>>>

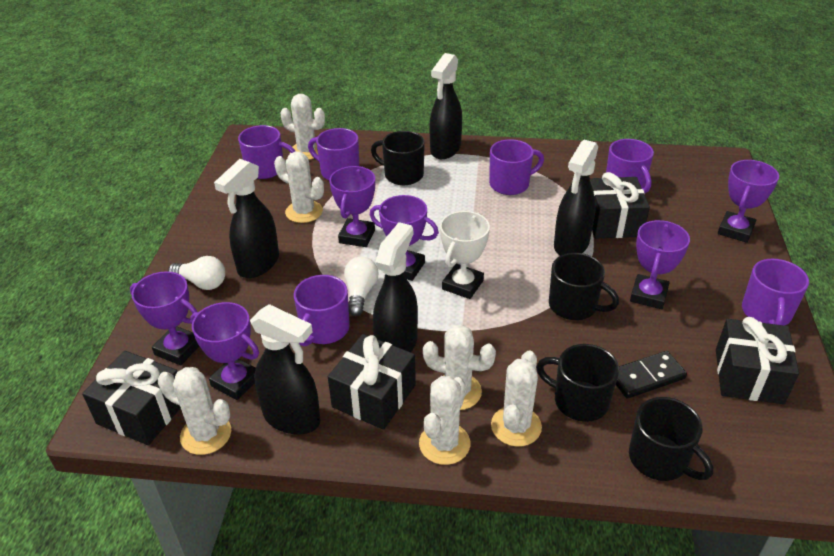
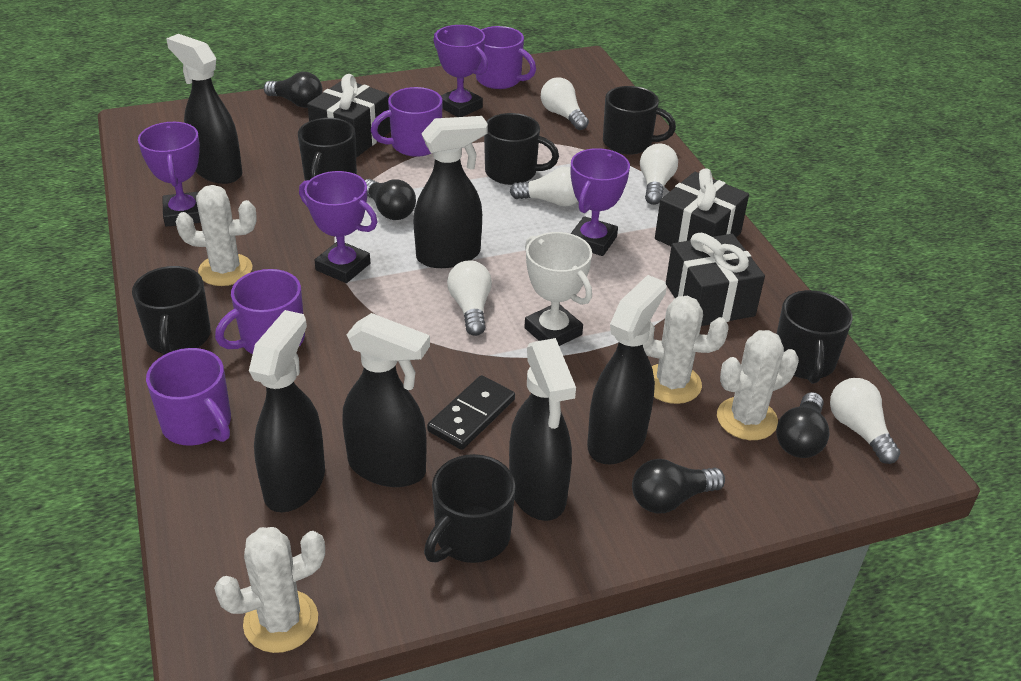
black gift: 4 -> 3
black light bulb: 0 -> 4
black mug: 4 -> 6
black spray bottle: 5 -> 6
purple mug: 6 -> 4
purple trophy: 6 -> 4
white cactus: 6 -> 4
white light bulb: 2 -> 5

<<<

Please copy out every line of the preceding listing that carries "bulb".

black light bulb: 0 -> 4
white light bulb: 2 -> 5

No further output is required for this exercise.